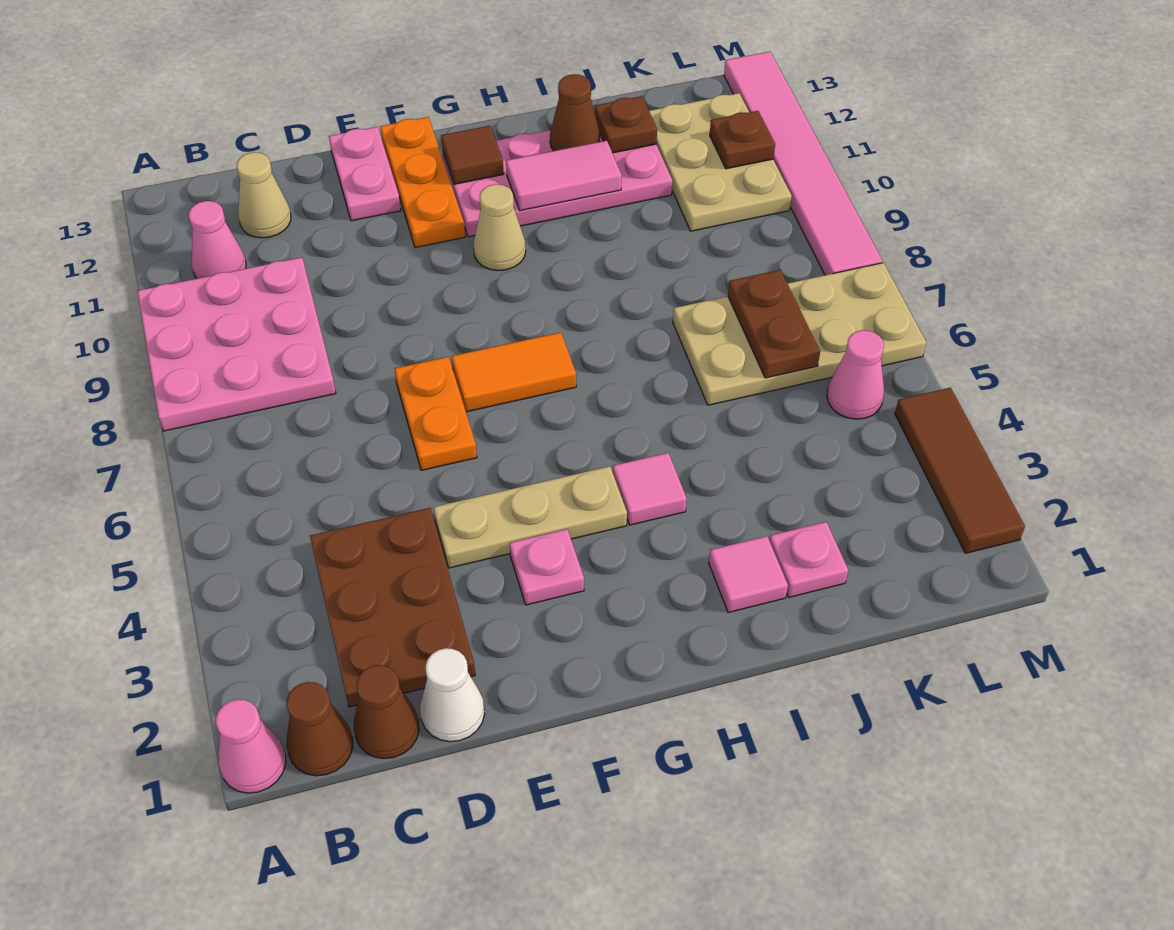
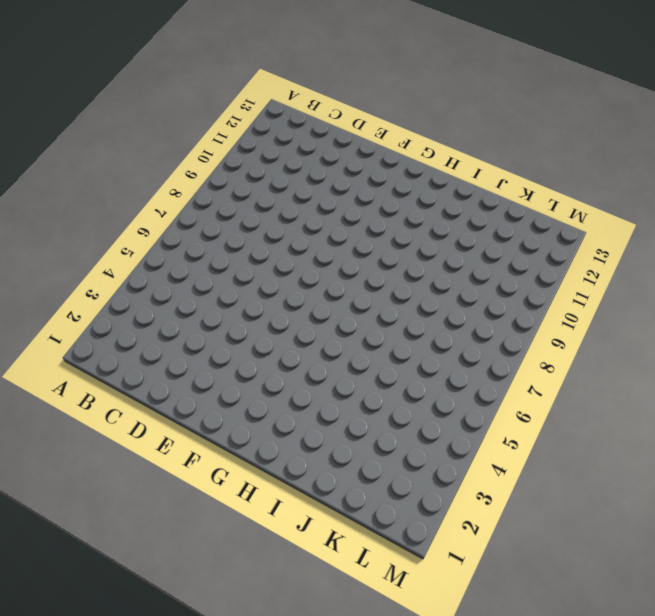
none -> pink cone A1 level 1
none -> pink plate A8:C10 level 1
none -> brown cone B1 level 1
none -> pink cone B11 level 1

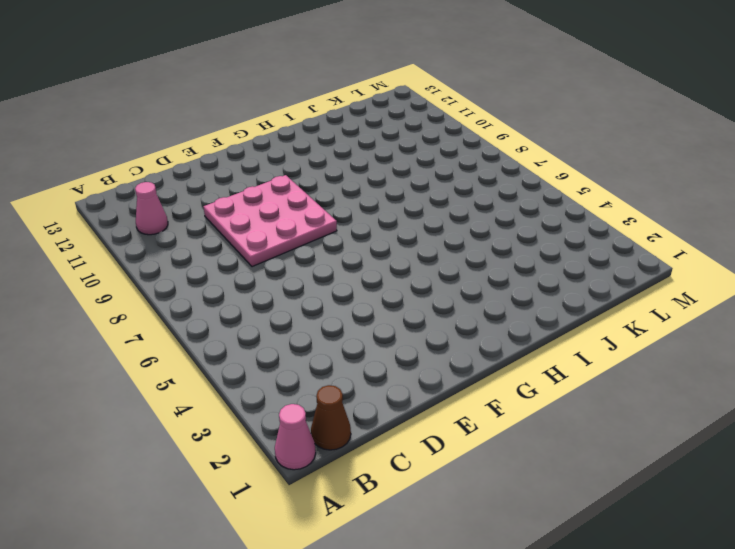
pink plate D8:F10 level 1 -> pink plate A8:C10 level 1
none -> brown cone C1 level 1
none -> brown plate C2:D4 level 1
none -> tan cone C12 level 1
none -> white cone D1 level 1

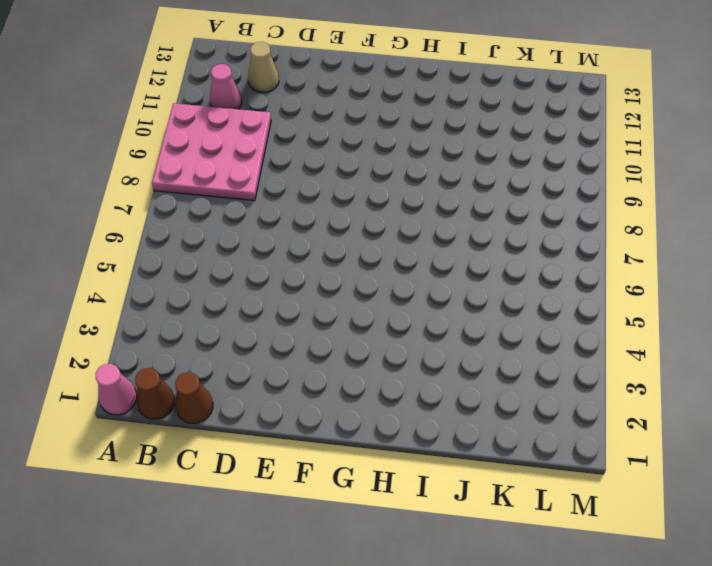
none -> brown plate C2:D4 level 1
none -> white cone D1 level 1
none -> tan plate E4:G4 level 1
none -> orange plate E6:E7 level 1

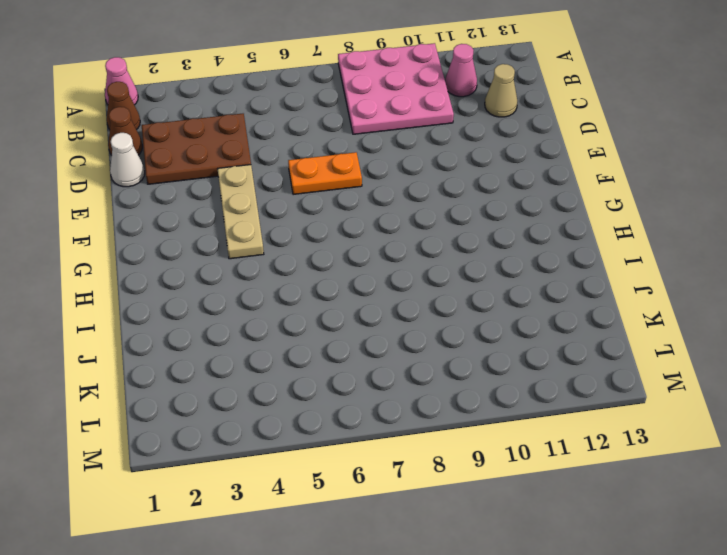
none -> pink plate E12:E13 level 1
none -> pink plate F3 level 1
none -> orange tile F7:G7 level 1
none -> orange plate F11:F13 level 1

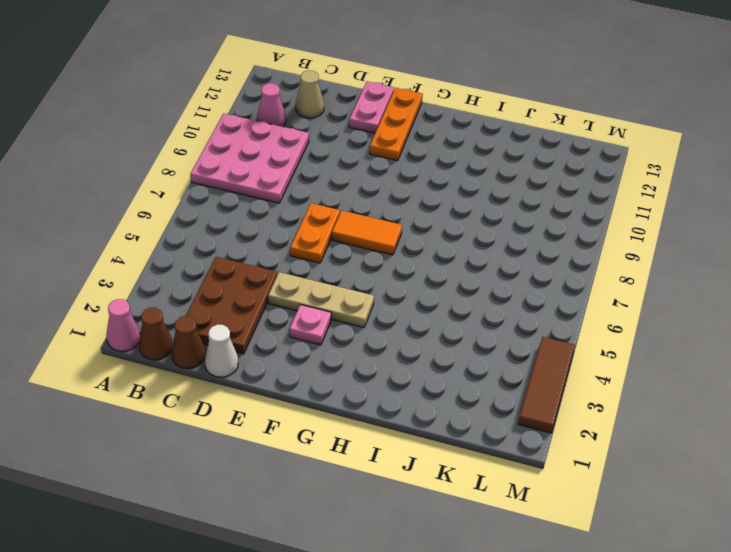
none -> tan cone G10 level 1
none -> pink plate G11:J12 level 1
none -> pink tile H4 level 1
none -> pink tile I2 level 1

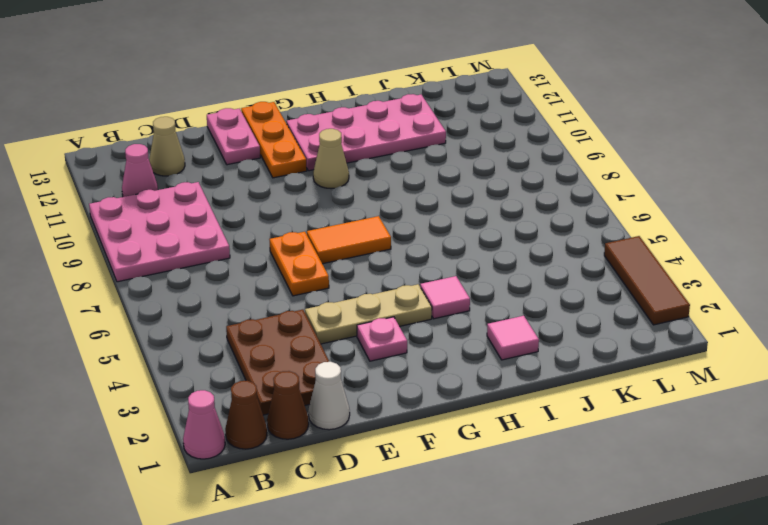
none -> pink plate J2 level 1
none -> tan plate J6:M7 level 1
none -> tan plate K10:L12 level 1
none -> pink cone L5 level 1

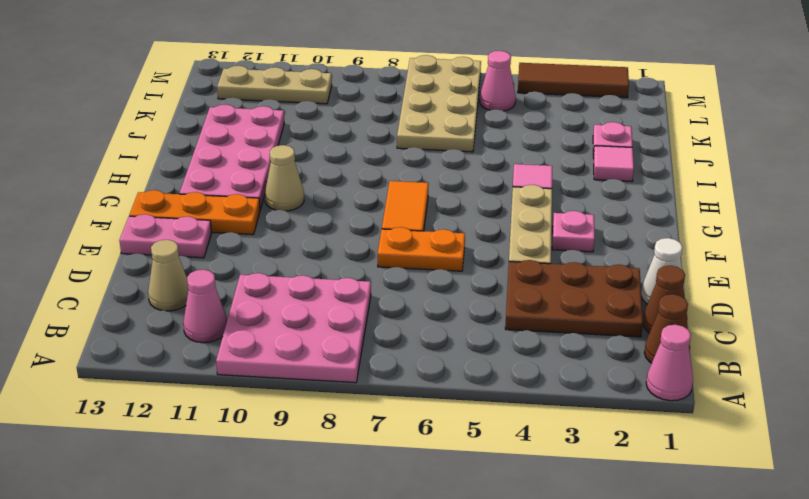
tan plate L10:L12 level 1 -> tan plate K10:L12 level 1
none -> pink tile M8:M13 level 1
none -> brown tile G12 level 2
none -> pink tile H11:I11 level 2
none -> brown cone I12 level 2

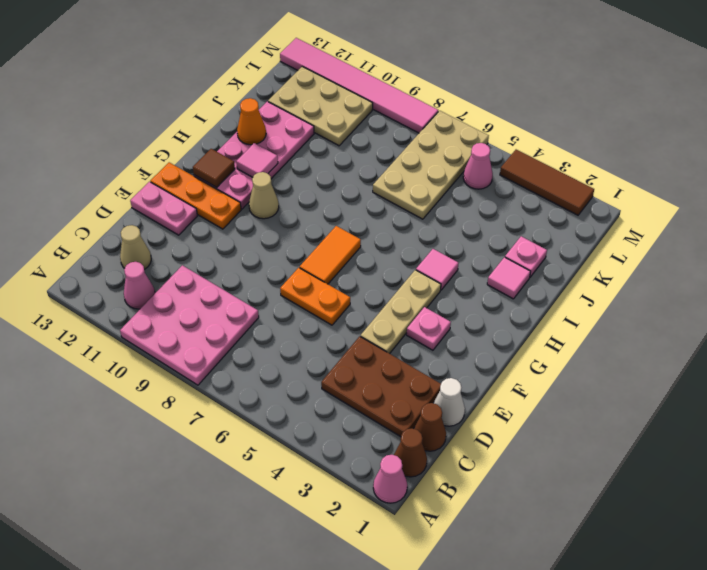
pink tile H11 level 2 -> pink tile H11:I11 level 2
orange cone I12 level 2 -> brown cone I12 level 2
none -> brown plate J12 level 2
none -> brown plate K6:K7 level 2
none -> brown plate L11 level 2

──────

*What the task asks:*
Repeat exactly the lines above, beginning at the one containing "none -> tan cone G10 level 1" and ending at the one containing "none -> pink cone L5 level 1". Do not carry over any pictures.

*Response area:*
none -> tan cone G10 level 1
none -> pink plate G11:J12 level 1
none -> pink tile H4 level 1
none -> pink tile I2 level 1

none -> pink plate J2 level 1
none -> tan plate J6:M7 level 1
none -> tan plate K10:L12 level 1
none -> pink cone L5 level 1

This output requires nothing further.